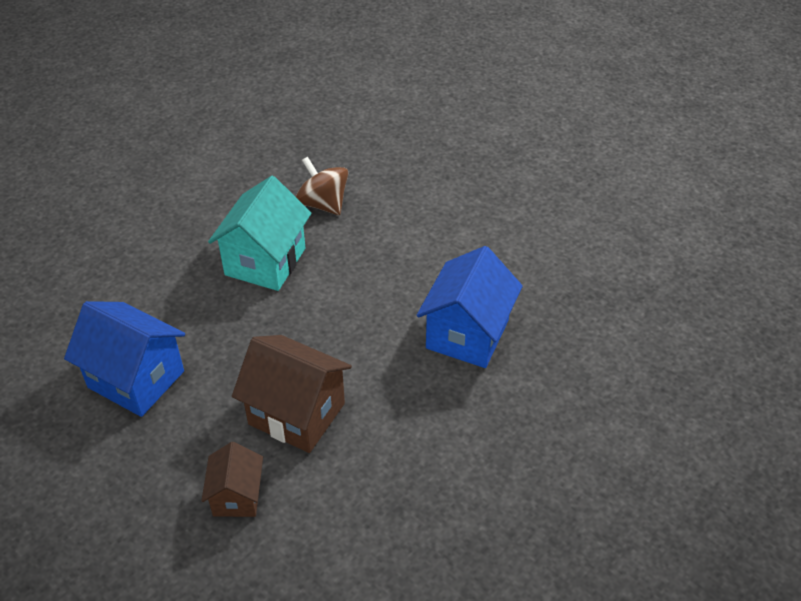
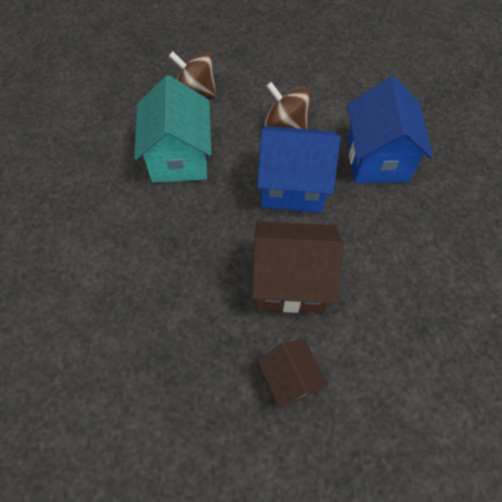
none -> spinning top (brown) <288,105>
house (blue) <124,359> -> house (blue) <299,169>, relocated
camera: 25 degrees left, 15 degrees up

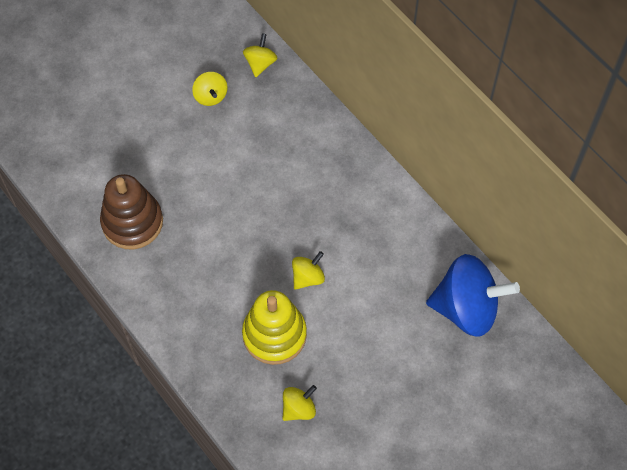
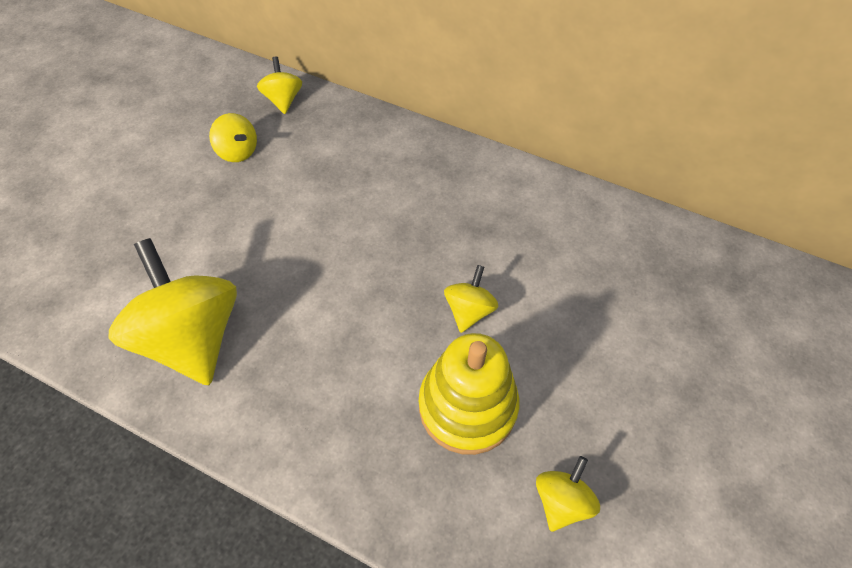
spinning top (blue) <473,295> -> none
stacking toy (brown) <131,211> -> spinning top (yellow) <172,311>
camera: 25 degrees left, 5 degrees down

▶ **Your assignment**:
Working through the data above, find every line holding "none" and copy it.

▶ **Response to this task**:
none -> spinning top (brown) <288,105>
spinning top (blue) <473,295> -> none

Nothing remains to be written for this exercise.